Repeat exactly the lines from the line containing "(218, 177) = (424, 425): yellow" to the last line of the listing, including both.

┄┄┄┄┄┄

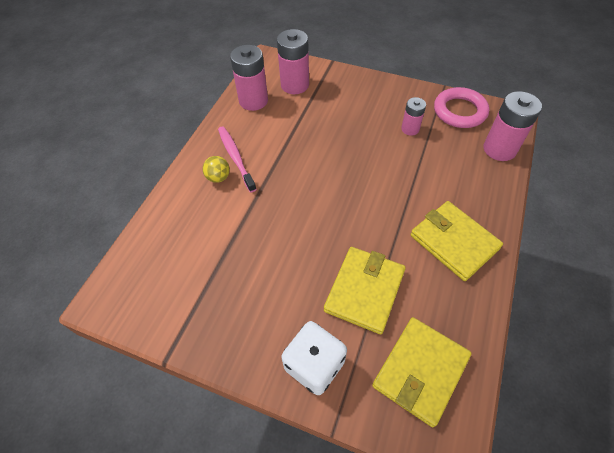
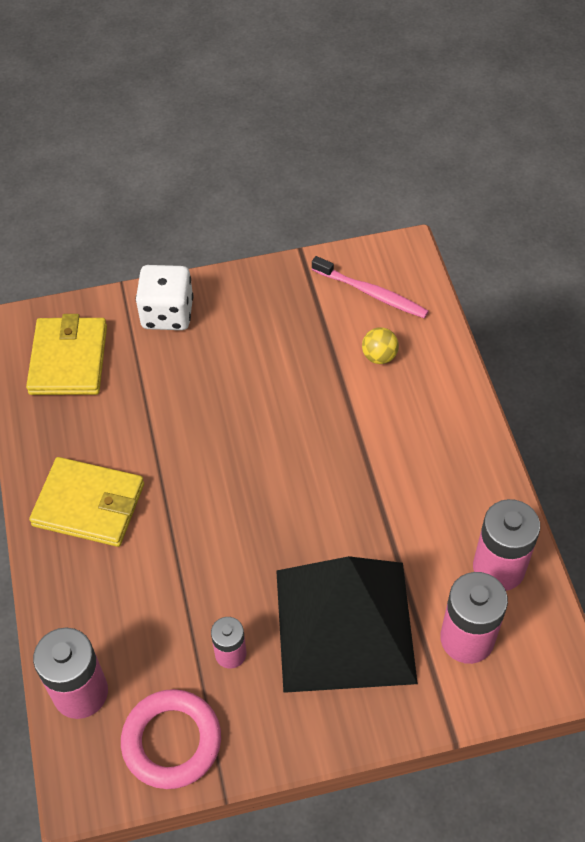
camera: 145 degrees right, 0 degrees up
(218, 177) = (424, 425): yellow ball -> yellow ball (379, 356)
(235, 157) = (431, 463): pink toothbrush -> pink toothbrush (372, 293)
(345, 114) = (345, 625): none -> black pyramid
(364, 291) = (160, 397): yellow wallet -> none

┄┄┄┄┄┄

**Task response:**
(218, 177) = (424, 425): yellow ball -> yellow ball (379, 356)
(235, 157) = (431, 463): pink toothbrush -> pink toothbrush (372, 293)
(345, 114) = (345, 625): none -> black pyramid
(364, 291) = (160, 397): yellow wallet -> none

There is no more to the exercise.